> [Activity]
Only the pictures are to be omitted; everything else in the listing must be reproduced exactly.

> [Data shown]
++++++++++++++++++++

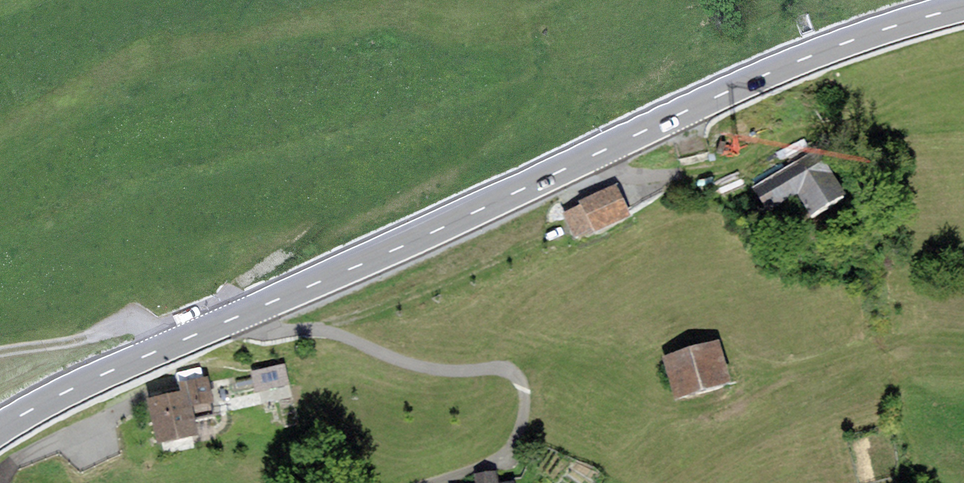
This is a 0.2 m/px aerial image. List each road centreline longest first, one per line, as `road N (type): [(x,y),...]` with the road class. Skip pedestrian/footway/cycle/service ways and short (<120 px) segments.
road 1 (secondary): [(0,429),(165,349),(395,269),(772,68),(963,3)]
road 2 (track): [(165,349),(140,320),(0,350)]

++++++++++++++++++++

> [Reply to the task]
This is a 0.2 m/px aerial image. List each road centreline longest first, one per line, as `road N (type): [(x,y),...]` with the road class. Skip pedestrian/footway/cycle/service ways and short (<120 px) segments.
road 1 (secondary): [(0,429),(165,349),(395,269),(772,68),(963,3)]
road 2 (track): [(165,349),(140,320),(0,350)]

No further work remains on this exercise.